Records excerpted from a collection
◇ ◇ ◇ ◇ ◇ ◇ ◇
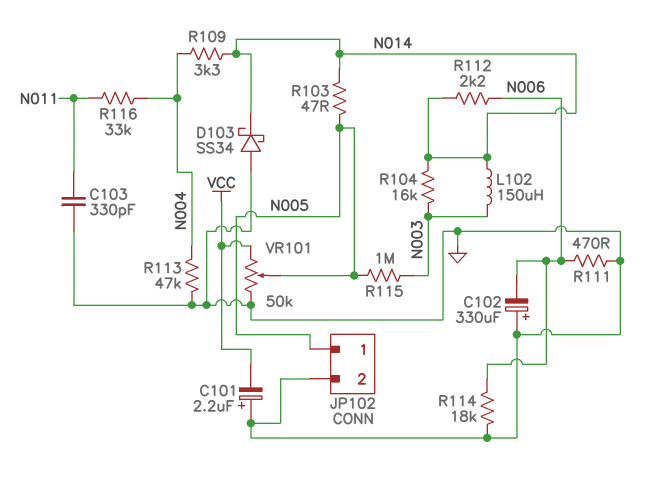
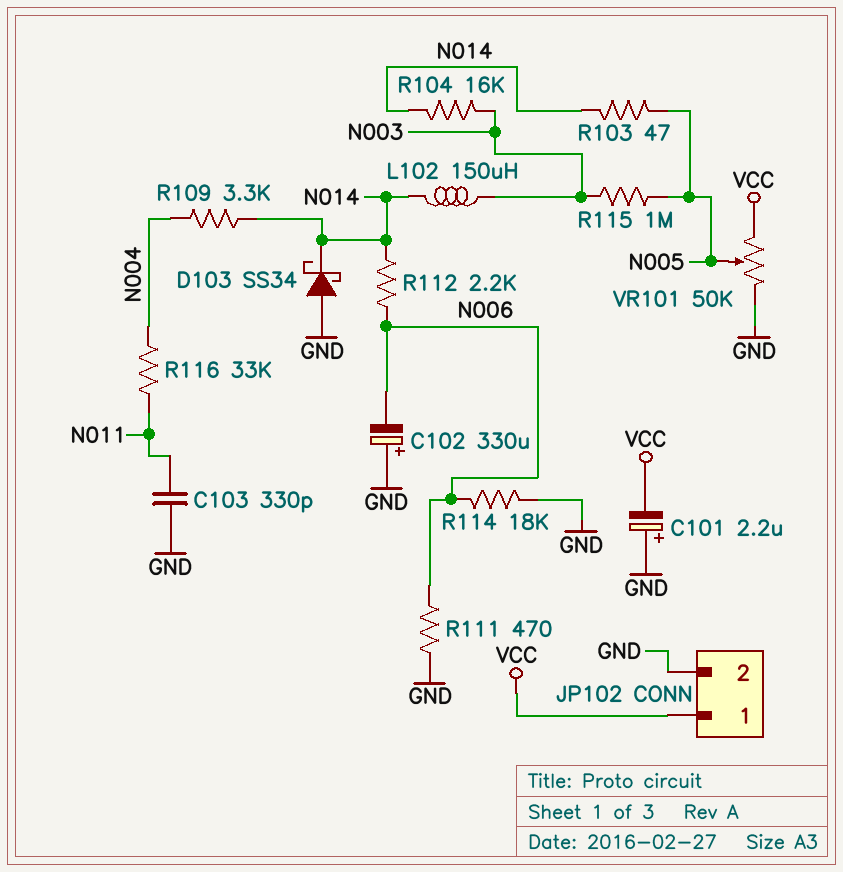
JP102 pin 1: N005 -> VCC
R113: 47k (GND, N004) -> none

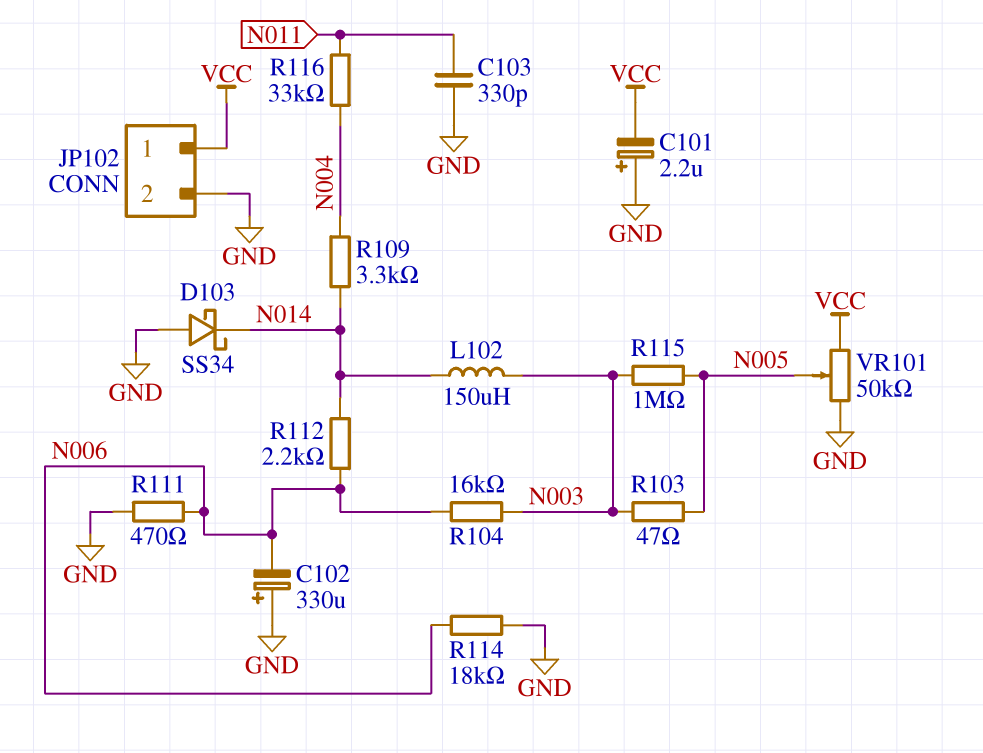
R103: 47 (N005, N014) -> 47 (N003, N005)
R104: 16k (N003, N014) -> 16k (N003, N006)

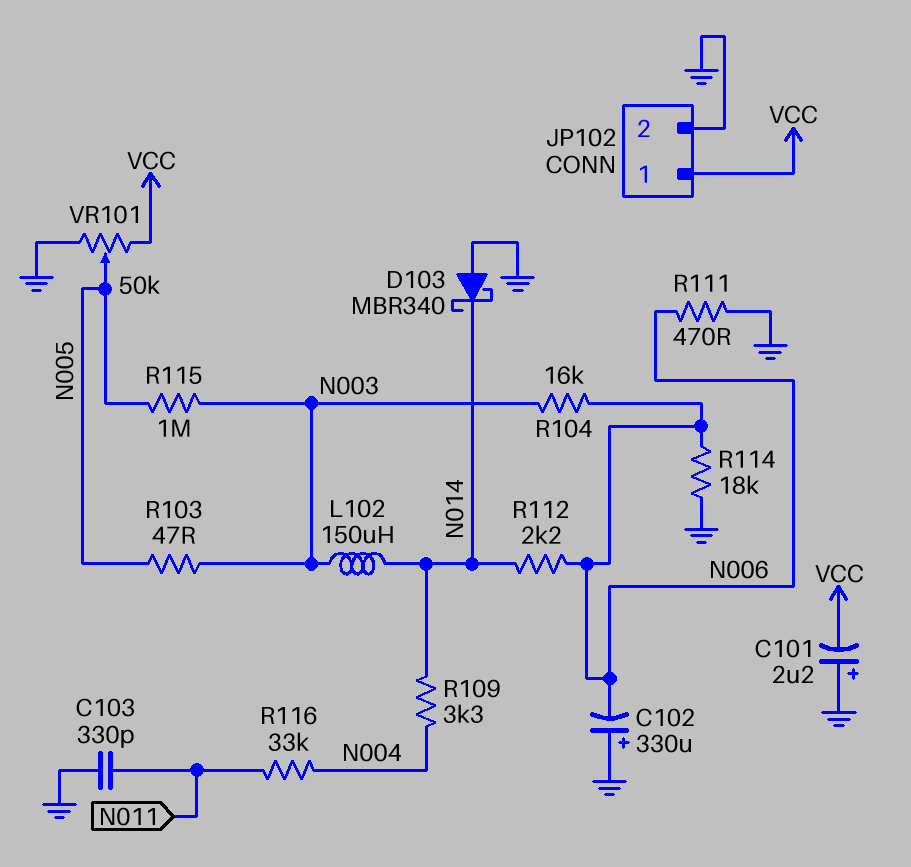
D103: schottky SS34 (A GND, K N014) -> schottky MBR340 (A GND, K N014)

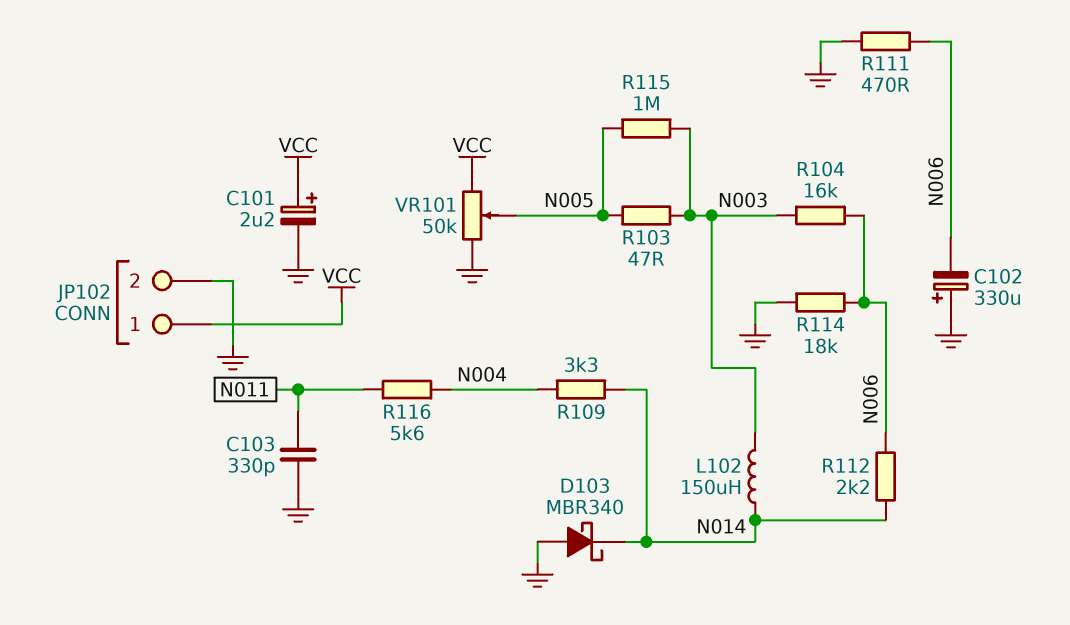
C101: 2.2uF (plus GND, minus VCC) -> 2.2uF (plus VCC, minus GND)
R116: 33k (N004, N011) -> 5.6k (N004, N011)

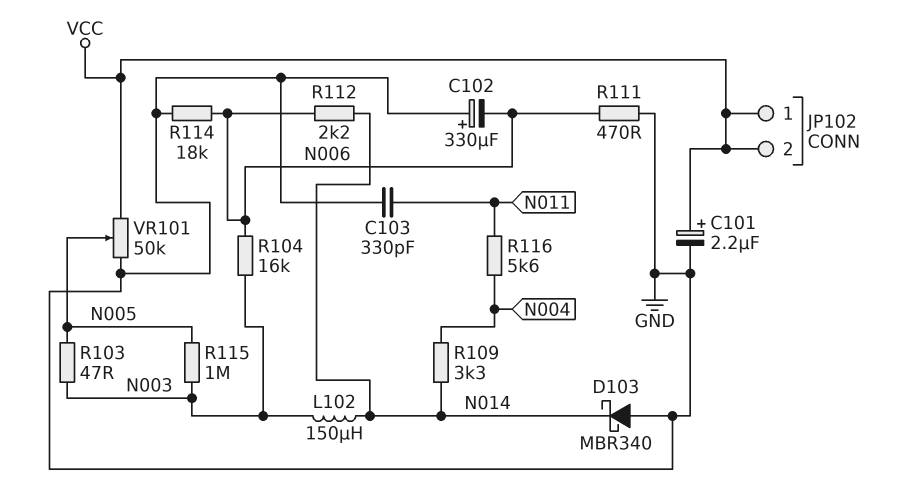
JP102 pin 2: GND -> VCC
◇ ◇ ◇ ◇ ◇ ◇ ◇
Copy exactly the lines from the line containing "R103: 47 (N005, N014) -> 47 (N003, N005)" through the last line of the records above, both included, and leave out any pictures.

R103: 47 (N005, N014) -> 47 (N003, N005)
R104: 16k (N003, N014) -> 16k (N003, N006)

D103: schottky SS34 (A GND, K N014) -> schottky MBR340 (A GND, K N014)

C101: 2.2uF (plus GND, minus VCC) -> 2.2uF (plus VCC, minus GND)
R116: 33k (N004, N011) -> 5.6k (N004, N011)

JP102 pin 2: GND -> VCC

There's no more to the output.